'''

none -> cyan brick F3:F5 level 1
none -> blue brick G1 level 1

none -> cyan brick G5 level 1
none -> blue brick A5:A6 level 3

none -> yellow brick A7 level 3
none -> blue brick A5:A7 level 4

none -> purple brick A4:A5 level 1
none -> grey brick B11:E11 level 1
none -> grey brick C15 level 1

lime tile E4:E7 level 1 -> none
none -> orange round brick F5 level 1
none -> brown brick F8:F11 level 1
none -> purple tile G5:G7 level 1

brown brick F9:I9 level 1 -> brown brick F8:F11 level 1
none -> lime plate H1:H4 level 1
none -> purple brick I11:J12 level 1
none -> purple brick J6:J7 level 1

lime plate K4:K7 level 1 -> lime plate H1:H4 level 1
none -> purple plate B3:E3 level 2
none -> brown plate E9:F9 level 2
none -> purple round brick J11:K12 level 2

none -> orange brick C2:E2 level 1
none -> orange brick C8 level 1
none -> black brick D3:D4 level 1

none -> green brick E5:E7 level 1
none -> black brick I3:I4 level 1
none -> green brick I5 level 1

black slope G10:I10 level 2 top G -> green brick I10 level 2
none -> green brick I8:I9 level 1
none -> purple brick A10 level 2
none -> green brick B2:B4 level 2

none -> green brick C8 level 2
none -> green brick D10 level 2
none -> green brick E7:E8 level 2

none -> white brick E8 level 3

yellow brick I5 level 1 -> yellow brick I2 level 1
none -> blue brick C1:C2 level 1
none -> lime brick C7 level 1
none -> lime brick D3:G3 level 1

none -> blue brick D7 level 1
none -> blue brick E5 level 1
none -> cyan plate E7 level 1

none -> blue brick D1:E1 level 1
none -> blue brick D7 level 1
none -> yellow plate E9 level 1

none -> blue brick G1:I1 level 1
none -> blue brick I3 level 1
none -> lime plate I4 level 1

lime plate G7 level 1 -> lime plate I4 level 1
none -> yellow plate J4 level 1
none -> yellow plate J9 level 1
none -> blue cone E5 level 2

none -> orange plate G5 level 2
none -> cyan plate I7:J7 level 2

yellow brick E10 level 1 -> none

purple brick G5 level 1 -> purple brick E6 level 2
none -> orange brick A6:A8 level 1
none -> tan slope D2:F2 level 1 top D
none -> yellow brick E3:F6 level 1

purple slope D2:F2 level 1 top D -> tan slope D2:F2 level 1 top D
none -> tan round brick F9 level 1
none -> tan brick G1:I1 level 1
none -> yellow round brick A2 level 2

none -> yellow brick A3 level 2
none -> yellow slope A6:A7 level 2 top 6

'''

DESCRIPTION OF THE TASK — Whenever a line of the entries contains the string "tile", copy that line.

RESULT —
lime tile E4:E7 level 1 -> none
none -> purple tile G5:G7 level 1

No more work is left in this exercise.